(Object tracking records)
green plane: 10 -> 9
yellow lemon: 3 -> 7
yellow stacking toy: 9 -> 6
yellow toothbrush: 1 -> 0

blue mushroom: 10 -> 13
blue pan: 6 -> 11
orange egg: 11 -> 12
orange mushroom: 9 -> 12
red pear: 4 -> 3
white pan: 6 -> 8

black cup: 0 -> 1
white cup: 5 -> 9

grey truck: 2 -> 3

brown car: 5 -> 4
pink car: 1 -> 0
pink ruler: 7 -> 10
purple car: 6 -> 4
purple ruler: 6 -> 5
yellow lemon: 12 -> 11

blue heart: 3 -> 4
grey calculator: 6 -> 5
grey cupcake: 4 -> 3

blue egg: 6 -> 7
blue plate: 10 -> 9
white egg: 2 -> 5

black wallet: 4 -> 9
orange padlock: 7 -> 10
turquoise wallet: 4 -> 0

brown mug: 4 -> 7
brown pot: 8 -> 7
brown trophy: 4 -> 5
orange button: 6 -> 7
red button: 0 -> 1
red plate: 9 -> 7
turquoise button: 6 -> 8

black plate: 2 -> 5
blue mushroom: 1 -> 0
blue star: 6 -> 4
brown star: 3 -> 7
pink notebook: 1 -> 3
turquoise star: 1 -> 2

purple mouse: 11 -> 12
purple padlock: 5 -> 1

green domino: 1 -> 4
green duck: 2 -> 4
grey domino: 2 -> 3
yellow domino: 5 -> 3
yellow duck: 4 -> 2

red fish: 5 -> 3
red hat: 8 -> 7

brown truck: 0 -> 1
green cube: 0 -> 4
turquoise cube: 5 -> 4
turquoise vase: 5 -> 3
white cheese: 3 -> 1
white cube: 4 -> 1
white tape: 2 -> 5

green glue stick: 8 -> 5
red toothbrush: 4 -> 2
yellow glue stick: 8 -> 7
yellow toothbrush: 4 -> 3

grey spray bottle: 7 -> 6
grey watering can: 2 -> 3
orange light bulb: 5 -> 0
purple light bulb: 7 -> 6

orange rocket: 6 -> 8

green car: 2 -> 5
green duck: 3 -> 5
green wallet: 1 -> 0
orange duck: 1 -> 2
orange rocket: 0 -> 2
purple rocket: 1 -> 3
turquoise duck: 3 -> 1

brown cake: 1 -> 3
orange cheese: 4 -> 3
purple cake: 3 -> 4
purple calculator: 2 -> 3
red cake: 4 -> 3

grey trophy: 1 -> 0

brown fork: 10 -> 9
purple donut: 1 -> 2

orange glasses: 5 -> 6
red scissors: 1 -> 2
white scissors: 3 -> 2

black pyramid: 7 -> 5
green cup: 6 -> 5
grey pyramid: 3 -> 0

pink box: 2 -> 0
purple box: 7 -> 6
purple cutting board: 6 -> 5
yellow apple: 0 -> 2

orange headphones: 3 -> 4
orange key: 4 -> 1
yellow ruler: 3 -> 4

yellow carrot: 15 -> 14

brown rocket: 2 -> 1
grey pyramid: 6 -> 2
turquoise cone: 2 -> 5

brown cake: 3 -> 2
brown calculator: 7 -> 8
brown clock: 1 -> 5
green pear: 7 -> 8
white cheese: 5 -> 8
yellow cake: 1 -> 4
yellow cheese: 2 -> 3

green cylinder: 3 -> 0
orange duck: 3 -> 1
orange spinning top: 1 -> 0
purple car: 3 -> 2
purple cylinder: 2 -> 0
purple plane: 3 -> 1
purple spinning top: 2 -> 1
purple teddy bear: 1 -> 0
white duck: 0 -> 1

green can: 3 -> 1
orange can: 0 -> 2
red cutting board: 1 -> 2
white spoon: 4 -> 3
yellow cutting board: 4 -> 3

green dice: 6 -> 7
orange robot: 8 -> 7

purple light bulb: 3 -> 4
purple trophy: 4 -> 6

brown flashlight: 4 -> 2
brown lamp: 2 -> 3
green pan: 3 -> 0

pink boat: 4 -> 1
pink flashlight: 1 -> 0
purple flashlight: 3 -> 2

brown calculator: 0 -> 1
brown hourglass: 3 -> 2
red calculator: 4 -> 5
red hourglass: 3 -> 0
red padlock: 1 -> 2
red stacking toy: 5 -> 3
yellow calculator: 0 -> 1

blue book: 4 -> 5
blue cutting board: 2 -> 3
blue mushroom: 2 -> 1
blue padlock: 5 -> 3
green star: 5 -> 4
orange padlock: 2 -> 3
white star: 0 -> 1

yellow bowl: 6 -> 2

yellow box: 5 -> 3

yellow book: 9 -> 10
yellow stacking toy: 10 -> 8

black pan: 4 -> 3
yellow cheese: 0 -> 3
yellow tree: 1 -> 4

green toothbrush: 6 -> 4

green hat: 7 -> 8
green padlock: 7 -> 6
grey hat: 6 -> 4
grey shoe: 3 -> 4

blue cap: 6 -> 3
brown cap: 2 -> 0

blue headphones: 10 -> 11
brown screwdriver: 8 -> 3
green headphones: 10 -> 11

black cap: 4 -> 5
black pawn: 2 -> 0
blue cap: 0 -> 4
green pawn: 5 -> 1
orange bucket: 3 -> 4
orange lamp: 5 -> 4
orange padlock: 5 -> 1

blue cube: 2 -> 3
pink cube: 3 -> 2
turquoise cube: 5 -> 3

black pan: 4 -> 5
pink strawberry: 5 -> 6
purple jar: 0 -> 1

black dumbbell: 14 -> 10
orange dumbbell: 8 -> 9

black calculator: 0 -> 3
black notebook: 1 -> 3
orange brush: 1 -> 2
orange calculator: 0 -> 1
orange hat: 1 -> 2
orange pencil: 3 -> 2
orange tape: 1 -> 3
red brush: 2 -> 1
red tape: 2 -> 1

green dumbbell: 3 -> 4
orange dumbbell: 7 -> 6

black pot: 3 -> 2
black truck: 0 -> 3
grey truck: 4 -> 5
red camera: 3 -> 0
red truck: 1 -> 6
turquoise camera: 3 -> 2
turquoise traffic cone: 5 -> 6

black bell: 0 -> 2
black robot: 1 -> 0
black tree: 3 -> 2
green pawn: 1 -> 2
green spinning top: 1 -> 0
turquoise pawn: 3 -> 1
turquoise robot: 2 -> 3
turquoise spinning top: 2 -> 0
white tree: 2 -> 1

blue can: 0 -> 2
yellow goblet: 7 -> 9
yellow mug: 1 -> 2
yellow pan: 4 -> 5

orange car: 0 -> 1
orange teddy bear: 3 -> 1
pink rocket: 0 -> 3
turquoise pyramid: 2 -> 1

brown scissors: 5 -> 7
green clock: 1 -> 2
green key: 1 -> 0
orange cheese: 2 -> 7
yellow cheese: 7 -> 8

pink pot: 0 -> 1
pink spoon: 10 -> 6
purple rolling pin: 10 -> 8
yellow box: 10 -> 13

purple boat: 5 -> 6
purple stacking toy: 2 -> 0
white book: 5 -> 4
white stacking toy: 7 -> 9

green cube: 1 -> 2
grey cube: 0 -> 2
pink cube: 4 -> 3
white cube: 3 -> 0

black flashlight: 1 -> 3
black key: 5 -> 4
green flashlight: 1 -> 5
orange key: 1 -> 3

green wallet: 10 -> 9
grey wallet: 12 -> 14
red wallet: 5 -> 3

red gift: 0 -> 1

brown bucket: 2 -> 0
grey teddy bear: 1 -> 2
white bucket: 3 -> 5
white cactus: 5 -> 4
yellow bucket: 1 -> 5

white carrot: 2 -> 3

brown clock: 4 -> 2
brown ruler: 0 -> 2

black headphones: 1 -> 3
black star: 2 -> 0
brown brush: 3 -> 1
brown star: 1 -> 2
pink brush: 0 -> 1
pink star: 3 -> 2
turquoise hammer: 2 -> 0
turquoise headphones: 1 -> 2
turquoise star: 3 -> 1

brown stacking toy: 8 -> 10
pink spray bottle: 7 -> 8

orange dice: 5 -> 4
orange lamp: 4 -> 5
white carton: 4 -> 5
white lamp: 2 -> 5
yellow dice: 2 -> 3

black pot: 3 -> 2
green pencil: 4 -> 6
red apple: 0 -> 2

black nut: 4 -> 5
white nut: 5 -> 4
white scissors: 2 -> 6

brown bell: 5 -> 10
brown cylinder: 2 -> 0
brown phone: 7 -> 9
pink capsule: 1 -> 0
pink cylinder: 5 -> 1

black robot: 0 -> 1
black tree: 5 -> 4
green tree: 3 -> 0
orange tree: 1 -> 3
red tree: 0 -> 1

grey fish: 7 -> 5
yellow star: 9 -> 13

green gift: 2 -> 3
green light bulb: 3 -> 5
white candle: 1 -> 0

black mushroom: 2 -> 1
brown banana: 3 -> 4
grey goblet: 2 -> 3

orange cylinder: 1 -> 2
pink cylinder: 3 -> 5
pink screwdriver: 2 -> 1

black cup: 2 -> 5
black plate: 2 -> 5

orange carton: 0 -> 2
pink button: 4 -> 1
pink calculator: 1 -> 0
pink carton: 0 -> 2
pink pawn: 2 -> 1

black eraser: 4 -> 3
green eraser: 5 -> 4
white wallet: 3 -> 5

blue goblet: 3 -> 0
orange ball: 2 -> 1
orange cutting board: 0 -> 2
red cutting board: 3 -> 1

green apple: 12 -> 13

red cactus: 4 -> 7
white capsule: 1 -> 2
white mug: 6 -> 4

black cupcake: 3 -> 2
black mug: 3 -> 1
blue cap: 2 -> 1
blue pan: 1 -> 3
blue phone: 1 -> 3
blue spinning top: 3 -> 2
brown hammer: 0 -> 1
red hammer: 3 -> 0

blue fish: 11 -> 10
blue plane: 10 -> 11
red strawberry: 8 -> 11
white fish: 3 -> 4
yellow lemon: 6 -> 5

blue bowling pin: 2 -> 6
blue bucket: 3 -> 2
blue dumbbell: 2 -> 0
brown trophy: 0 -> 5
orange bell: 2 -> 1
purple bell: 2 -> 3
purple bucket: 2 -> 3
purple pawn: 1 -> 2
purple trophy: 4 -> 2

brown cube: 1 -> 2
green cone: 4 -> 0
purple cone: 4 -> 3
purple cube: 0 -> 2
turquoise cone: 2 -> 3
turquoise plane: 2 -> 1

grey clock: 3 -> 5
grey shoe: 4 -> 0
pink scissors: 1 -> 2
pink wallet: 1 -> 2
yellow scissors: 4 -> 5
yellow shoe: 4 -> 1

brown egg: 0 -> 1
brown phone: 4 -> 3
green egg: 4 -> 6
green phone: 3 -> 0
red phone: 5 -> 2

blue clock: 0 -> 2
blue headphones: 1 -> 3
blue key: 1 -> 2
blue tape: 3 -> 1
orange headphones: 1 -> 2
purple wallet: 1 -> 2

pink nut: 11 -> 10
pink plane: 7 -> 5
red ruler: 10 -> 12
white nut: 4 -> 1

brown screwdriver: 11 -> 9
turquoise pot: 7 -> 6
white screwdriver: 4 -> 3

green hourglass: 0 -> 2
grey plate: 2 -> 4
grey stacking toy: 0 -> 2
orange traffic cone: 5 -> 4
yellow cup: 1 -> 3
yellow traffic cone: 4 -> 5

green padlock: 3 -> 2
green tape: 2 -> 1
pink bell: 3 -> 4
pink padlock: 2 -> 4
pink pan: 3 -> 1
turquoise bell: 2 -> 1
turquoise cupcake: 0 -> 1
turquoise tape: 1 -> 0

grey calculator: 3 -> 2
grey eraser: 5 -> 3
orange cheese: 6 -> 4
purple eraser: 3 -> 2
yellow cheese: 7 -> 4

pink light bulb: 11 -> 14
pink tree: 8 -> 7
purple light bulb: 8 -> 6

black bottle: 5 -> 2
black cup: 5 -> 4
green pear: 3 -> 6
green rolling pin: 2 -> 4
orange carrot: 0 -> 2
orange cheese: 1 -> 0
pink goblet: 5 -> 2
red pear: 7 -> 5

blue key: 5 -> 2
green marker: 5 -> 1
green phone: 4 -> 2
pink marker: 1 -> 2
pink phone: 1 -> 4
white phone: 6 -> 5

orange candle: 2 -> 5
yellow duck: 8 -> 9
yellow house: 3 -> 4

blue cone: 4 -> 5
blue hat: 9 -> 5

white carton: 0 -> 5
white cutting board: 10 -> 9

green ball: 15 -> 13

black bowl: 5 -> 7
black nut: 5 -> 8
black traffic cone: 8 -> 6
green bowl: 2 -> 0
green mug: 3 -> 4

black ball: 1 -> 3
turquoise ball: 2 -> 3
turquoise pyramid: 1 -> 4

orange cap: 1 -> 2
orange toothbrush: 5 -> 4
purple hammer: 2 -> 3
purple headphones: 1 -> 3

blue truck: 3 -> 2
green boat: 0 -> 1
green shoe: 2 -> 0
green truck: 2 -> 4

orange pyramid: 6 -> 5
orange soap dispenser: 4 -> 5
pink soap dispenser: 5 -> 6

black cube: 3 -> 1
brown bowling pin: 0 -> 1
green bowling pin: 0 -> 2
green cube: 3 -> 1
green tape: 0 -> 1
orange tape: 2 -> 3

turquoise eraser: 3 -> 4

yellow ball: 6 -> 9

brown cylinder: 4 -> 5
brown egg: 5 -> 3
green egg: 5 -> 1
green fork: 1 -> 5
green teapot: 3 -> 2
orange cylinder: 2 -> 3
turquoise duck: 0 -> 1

What the task asks =
Would you please copy exactly the part of the entries above that begins at the line containing "orange car: 0 -> 1" and ends at the line containing "pink brush: 0 -> 1", both lines included?

Written solution =
orange car: 0 -> 1
orange teddy bear: 3 -> 1
pink rocket: 0 -> 3
turquoise pyramid: 2 -> 1

brown scissors: 5 -> 7
green clock: 1 -> 2
green key: 1 -> 0
orange cheese: 2 -> 7
yellow cheese: 7 -> 8

pink pot: 0 -> 1
pink spoon: 10 -> 6
purple rolling pin: 10 -> 8
yellow box: 10 -> 13

purple boat: 5 -> 6
purple stacking toy: 2 -> 0
white book: 5 -> 4
white stacking toy: 7 -> 9

green cube: 1 -> 2
grey cube: 0 -> 2
pink cube: 4 -> 3
white cube: 3 -> 0

black flashlight: 1 -> 3
black key: 5 -> 4
green flashlight: 1 -> 5
orange key: 1 -> 3

green wallet: 10 -> 9
grey wallet: 12 -> 14
red wallet: 5 -> 3

red gift: 0 -> 1

brown bucket: 2 -> 0
grey teddy bear: 1 -> 2
white bucket: 3 -> 5
white cactus: 5 -> 4
yellow bucket: 1 -> 5

white carrot: 2 -> 3

brown clock: 4 -> 2
brown ruler: 0 -> 2

black headphones: 1 -> 3
black star: 2 -> 0
brown brush: 3 -> 1
brown star: 1 -> 2
pink brush: 0 -> 1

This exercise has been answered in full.